**Exercise:**
Print all the data, keeping every line exactly as it is.

- Opening Delimiter -

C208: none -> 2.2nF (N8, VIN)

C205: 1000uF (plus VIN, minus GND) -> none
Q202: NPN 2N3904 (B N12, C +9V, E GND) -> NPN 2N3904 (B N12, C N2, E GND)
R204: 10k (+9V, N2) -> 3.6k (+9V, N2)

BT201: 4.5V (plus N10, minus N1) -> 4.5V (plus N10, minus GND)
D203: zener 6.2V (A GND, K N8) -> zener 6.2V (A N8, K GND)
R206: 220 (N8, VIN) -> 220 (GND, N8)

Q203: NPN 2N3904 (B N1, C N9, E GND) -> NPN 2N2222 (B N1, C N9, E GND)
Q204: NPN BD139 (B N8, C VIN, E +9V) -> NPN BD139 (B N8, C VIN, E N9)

- Closing Delimiter -

**Result:**
C208: none -> 2.2nF (N8, VIN)

C205: 1000uF (plus VIN, minus GND) -> none
Q202: NPN 2N3904 (B N12, C +9V, E GND) -> NPN 2N3904 (B N12, C N2, E GND)
R204: 10k (+9V, N2) -> 3.6k (+9V, N2)

BT201: 4.5V (plus N10, minus N1) -> 4.5V (plus N10, minus GND)
D203: zener 6.2V (A GND, K N8) -> zener 6.2V (A N8, K GND)
R206: 220 (N8, VIN) -> 220 (GND, N8)

Q203: NPN 2N3904 (B N1, C N9, E GND) -> NPN 2N2222 (B N1, C N9, E GND)
Q204: NPN BD139 (B N8, C VIN, E +9V) -> NPN BD139 (B N8, C VIN, E N9)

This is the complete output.